* What is needed
Among the entries below, which lines include the string "none"? Show each one.

Saved entries:
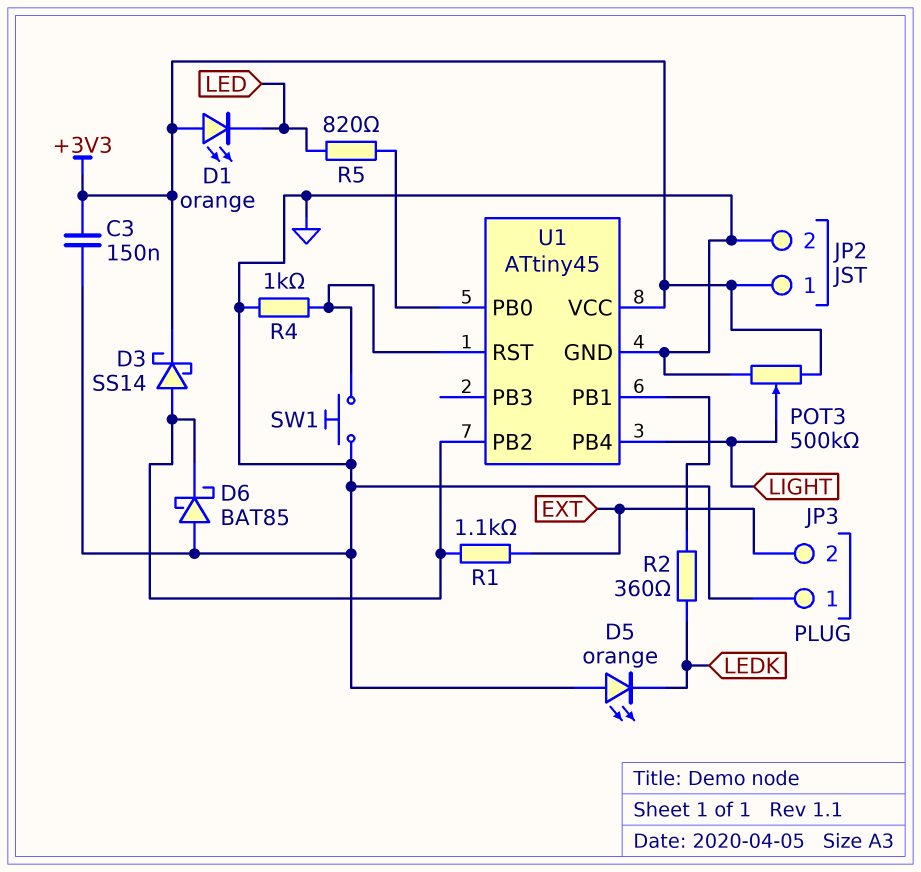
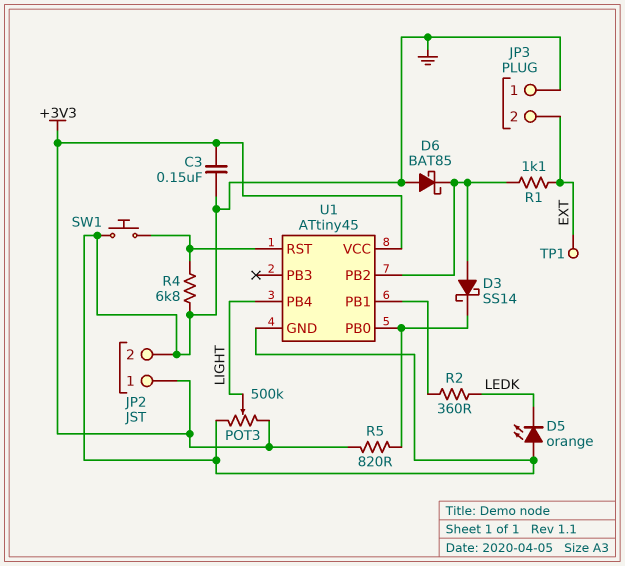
D1: LED orange (A +3V3, K LED) -> none
D3: schottky SS14 (A U1/PB2, K +3V3) -> schottky SS14 (A U1/PB2, K U1/PB0)
R4: 1k (GND, U1/RST) -> 6.8k (GND, U1/RST)
R5: 820 (LED, U1/PB0) -> 820 (+3V3, U1/PB0)
TP1: none -> test point (EXT)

* Output for this task
D1: LED orange (A +3V3, K LED) -> none
TP1: none -> test point (EXT)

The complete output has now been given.